> [What is expected]:
A single stretch of the material below is to be transcribed exactly, starting at the line with "camera: 40 degrees right, 5 degrees up" and ending after the line with "(429, 289) = (353, 465): grey".

> [Data shown]:
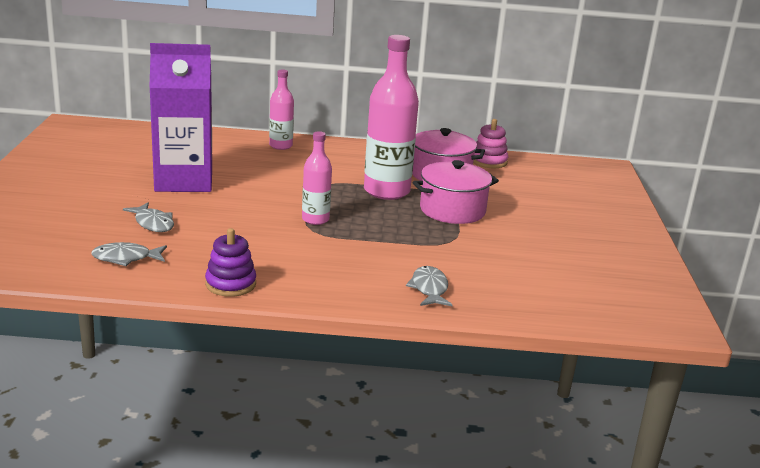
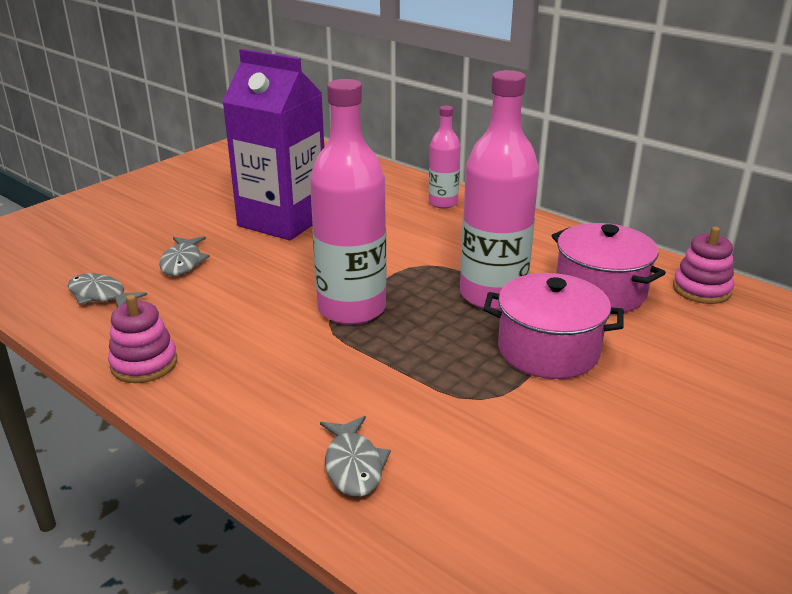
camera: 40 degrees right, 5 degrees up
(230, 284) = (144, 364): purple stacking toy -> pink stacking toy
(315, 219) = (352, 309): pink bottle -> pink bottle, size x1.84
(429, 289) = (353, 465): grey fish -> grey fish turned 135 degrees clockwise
...
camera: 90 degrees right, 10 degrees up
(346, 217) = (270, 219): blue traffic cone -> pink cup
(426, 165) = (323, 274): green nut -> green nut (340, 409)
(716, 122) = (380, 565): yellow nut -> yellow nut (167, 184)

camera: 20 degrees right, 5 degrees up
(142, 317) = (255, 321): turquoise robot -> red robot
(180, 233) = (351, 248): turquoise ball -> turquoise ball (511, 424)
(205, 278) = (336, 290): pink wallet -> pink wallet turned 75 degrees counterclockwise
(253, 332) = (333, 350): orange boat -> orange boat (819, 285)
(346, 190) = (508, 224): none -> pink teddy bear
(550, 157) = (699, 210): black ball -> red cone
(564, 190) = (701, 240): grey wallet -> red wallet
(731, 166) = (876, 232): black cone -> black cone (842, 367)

> [Expected output]:
camera: 40 degrees right, 5 degrees up
(230, 284) = (144, 364): purple stacking toy -> pink stacking toy
(315, 219) = (352, 309): pink bottle -> pink bottle, size x1.84
(429, 289) = (353, 465): grey fish -> grey fish turned 135 degrees clockwise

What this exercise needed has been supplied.